- **ACTION ITEM**
Two lines in the data below mark the range: the one with "CN3 pin 1: 3V3 -> GND" and the one with "R2: 1.5M (GND, NET9) -> none". Return both, along with every line between them, exactly.

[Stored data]
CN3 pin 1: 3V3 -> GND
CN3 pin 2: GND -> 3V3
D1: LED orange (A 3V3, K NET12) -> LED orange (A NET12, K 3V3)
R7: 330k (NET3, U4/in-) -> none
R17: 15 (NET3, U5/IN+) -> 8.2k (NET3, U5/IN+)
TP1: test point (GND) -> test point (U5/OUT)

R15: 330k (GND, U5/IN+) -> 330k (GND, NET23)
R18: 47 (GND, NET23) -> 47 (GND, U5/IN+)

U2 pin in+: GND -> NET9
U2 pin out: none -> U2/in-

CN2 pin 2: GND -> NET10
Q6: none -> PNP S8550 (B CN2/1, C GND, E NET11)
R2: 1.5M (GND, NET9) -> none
...
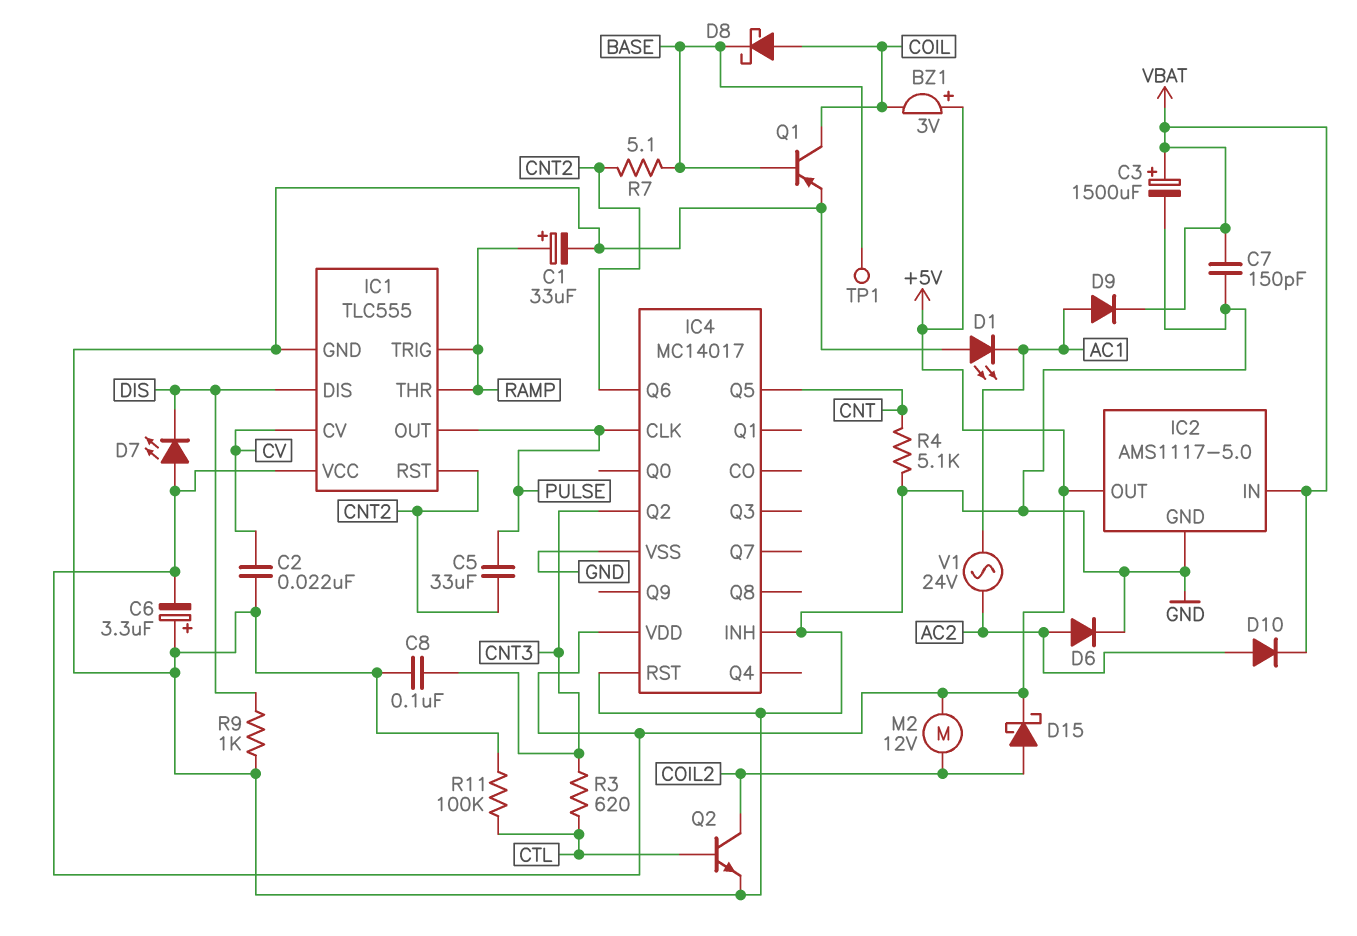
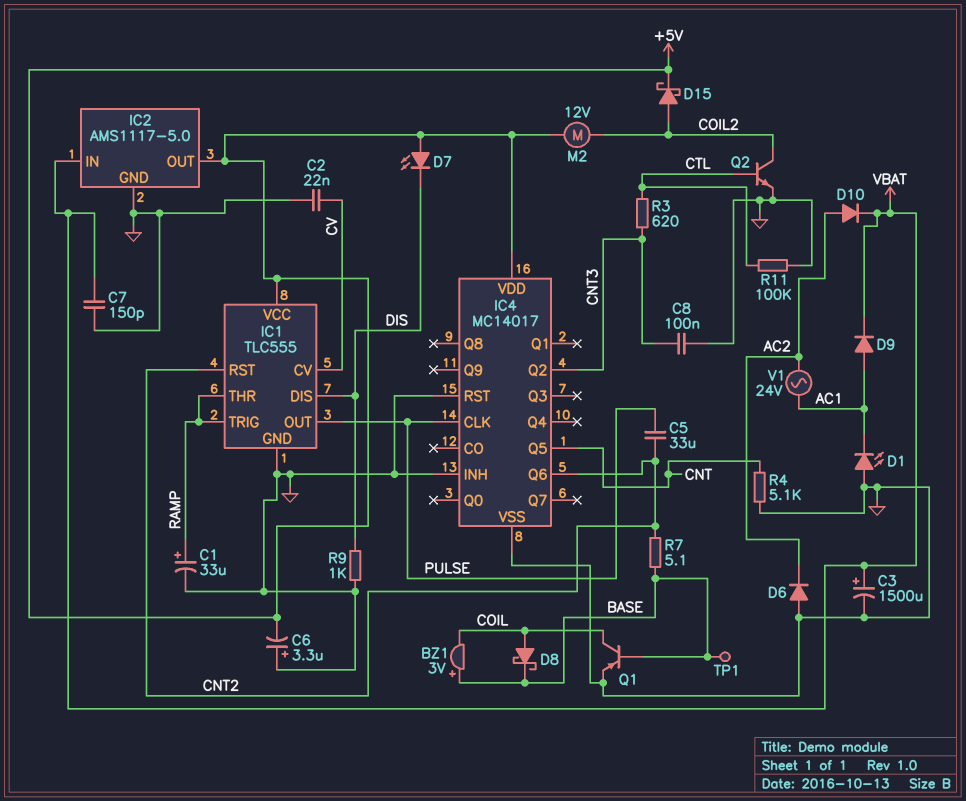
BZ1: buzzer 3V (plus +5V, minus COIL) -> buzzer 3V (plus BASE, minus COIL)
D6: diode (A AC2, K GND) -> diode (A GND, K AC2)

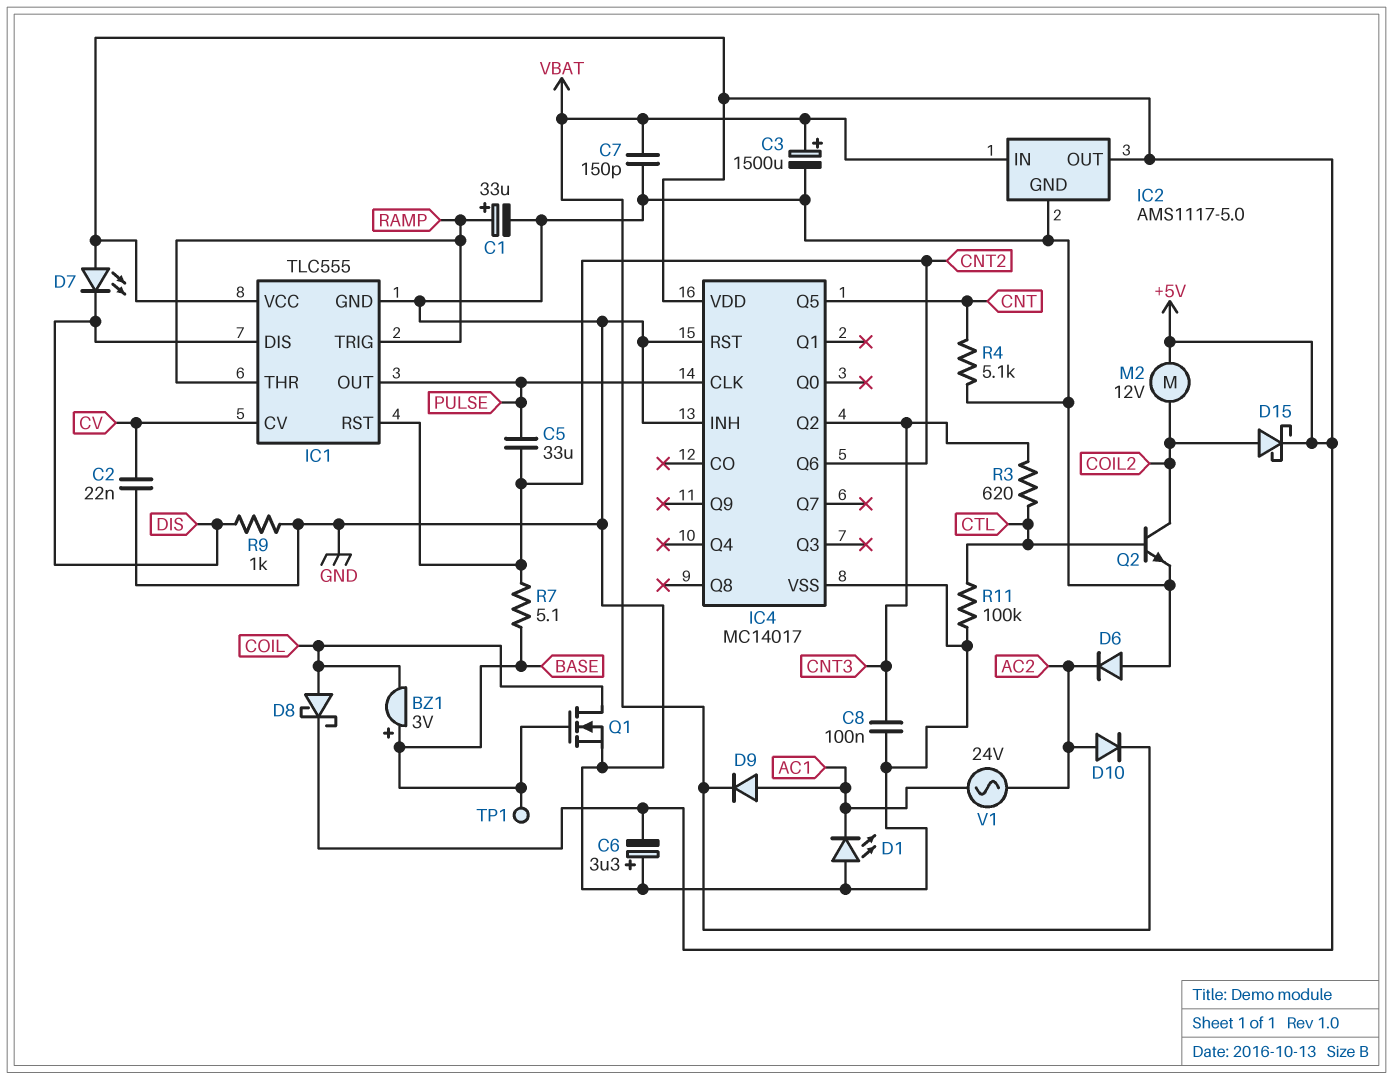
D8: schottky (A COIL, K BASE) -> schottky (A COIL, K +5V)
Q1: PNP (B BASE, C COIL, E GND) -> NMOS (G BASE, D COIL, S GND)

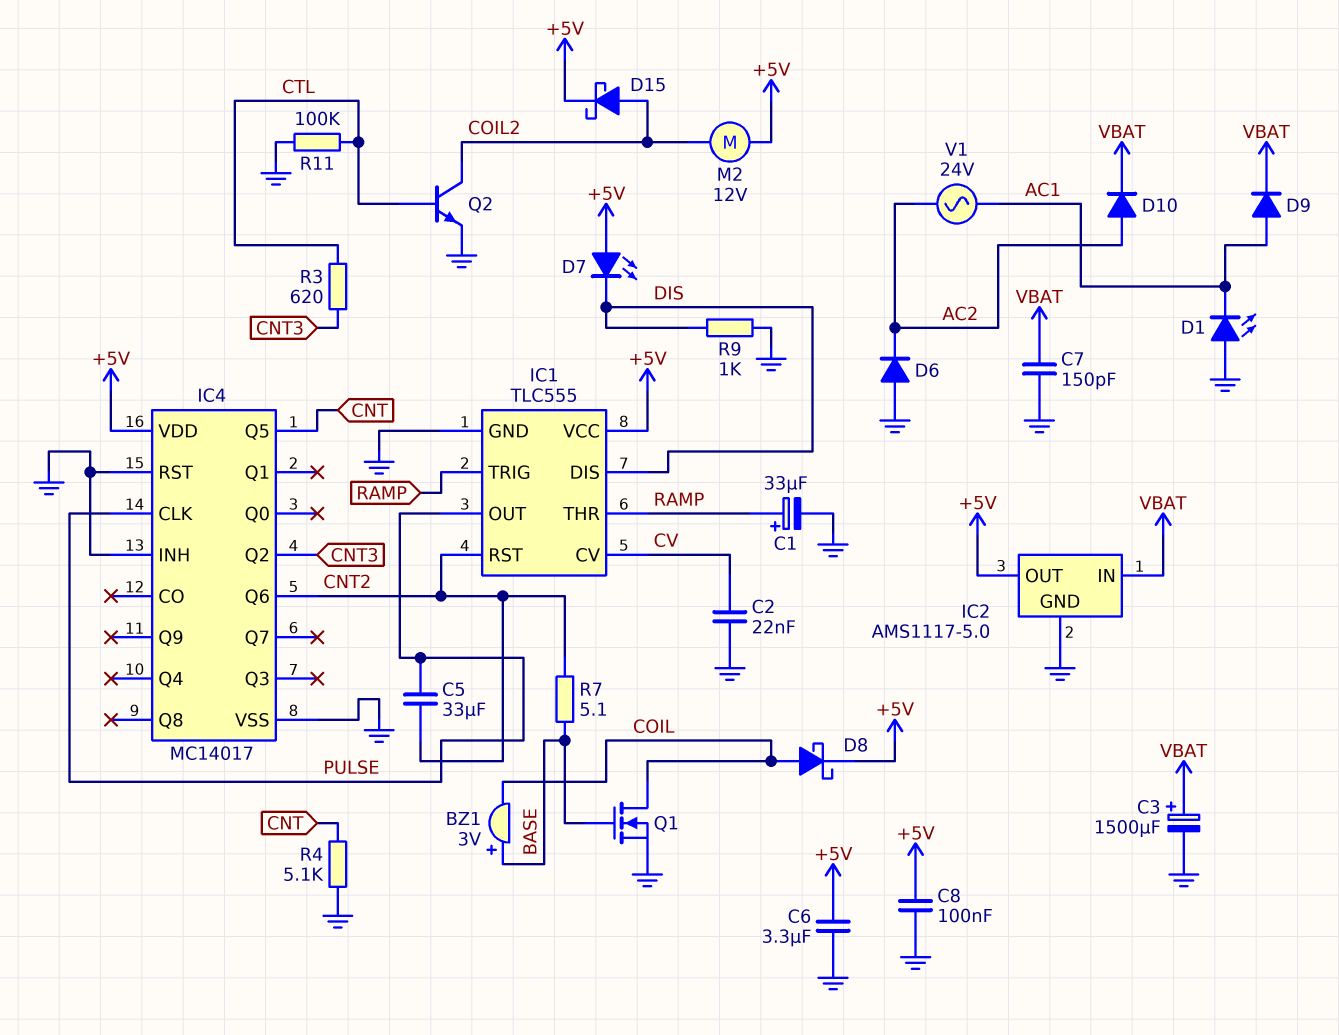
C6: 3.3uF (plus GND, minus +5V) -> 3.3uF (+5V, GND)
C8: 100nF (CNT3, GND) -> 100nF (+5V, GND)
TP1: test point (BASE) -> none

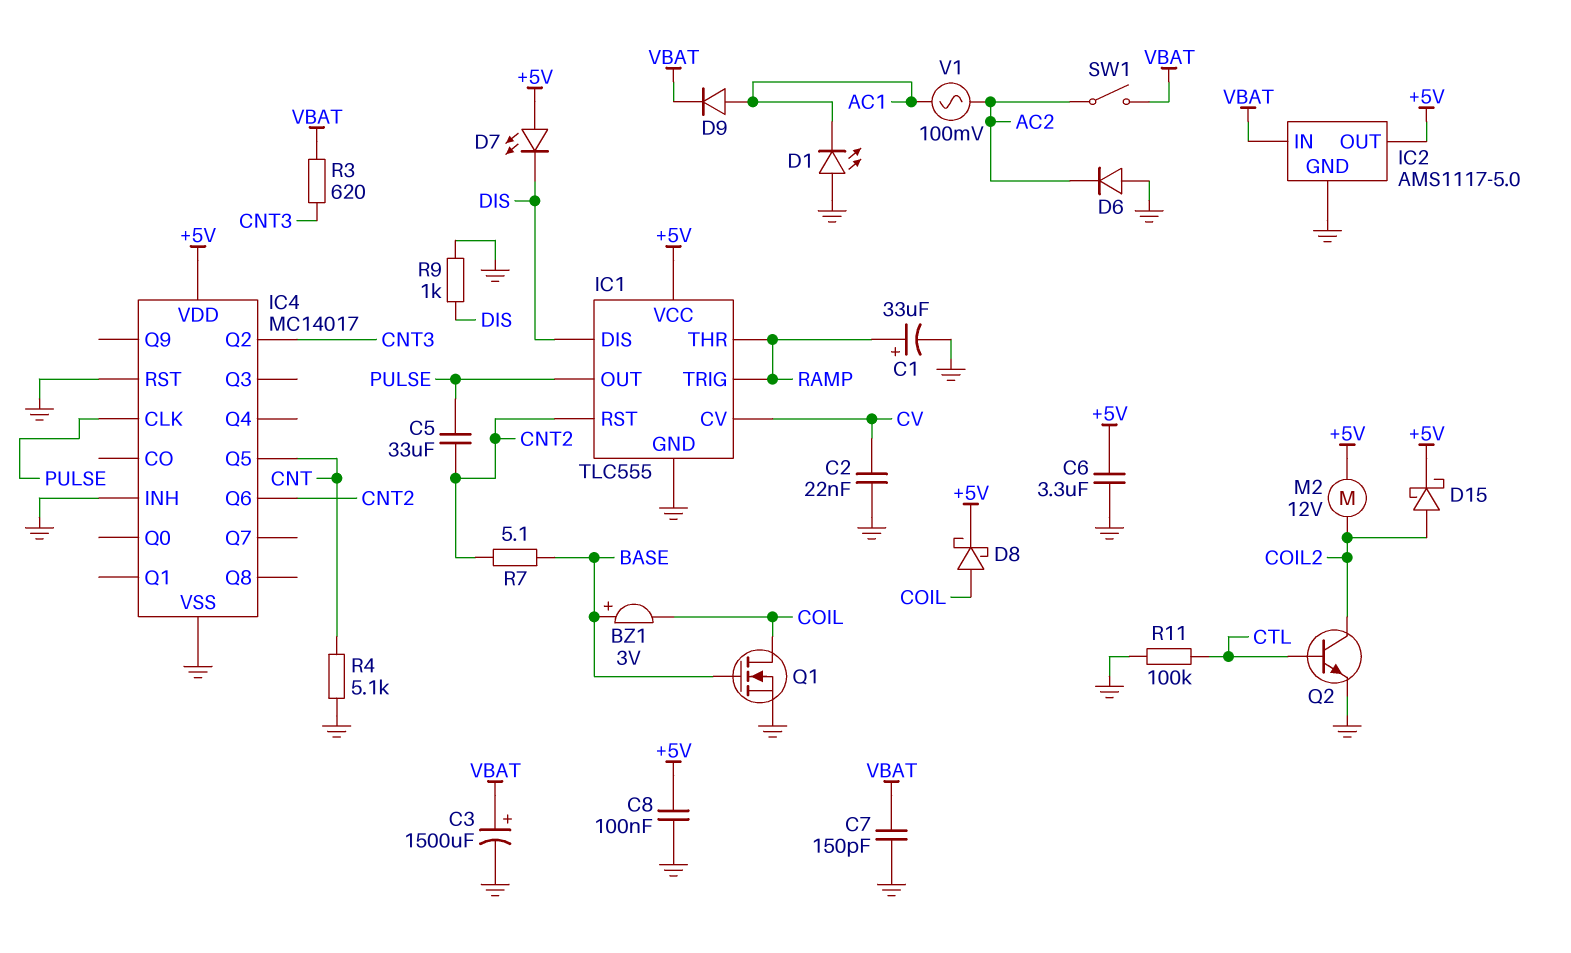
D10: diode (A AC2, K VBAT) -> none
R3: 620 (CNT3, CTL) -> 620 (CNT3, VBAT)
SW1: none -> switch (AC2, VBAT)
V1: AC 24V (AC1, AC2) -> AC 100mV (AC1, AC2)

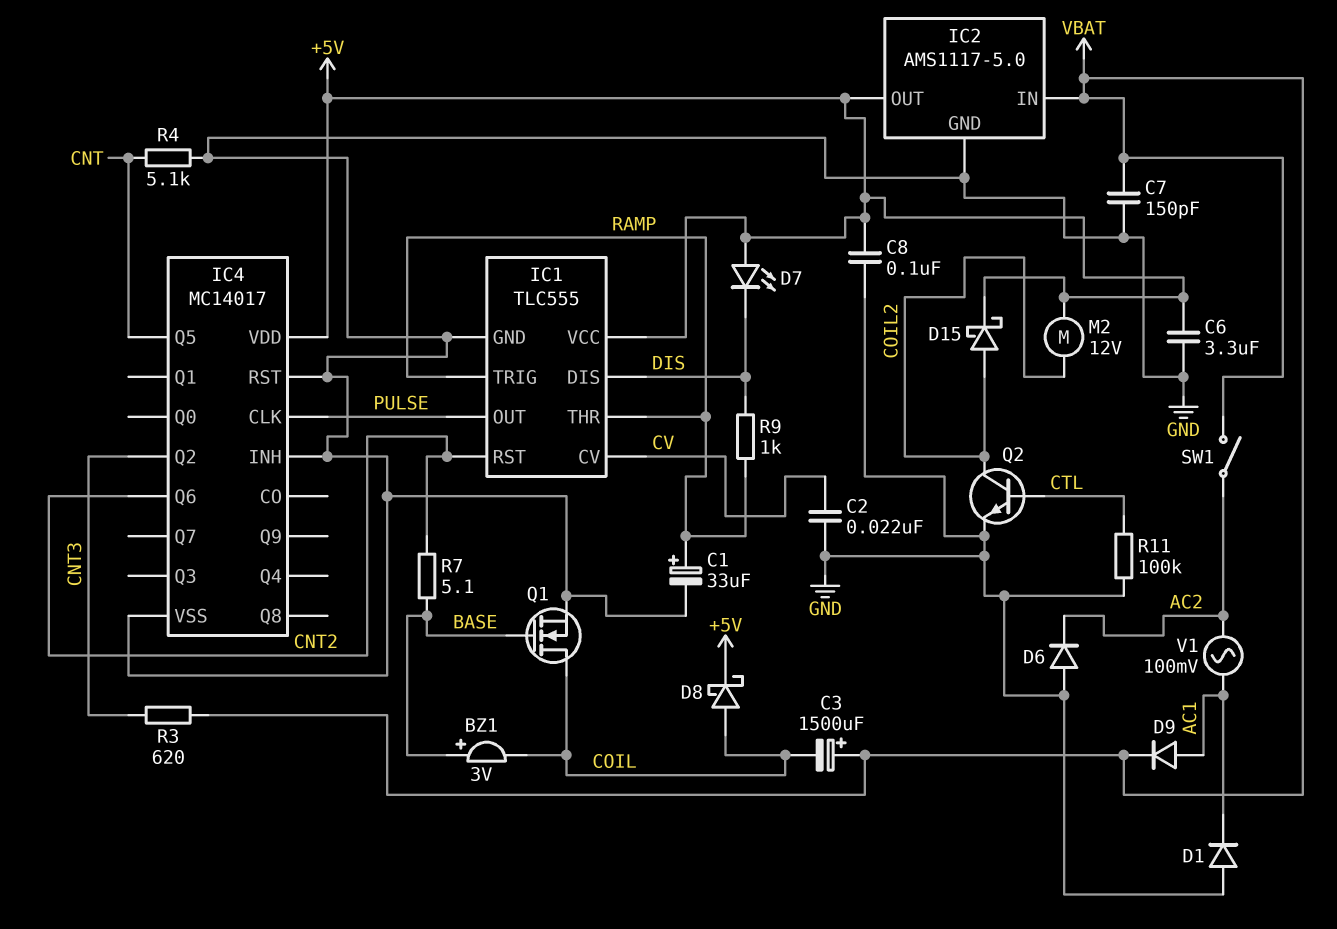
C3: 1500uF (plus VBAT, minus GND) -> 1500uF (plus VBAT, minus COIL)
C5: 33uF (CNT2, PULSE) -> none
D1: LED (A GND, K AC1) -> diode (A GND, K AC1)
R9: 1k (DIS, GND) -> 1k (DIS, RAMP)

- **ANSWER TO THIS EXERCISE**
CN3 pin 1: 3V3 -> GND
CN3 pin 2: GND -> 3V3
D1: LED orange (A 3V3, K NET12) -> LED orange (A NET12, K 3V3)
R7: 330k (NET3, U4/in-) -> none
R17: 15 (NET3, U5/IN+) -> 8.2k (NET3, U5/IN+)
TP1: test point (GND) -> test point (U5/OUT)

R15: 330k (GND, U5/IN+) -> 330k (GND, NET23)
R18: 47 (GND, NET23) -> 47 (GND, U5/IN+)

U2 pin in+: GND -> NET9
U2 pin out: none -> U2/in-

CN2 pin 2: GND -> NET10
Q6: none -> PNP S8550 (B CN2/1, C GND, E NET11)
R2: 1.5M (GND, NET9) -> none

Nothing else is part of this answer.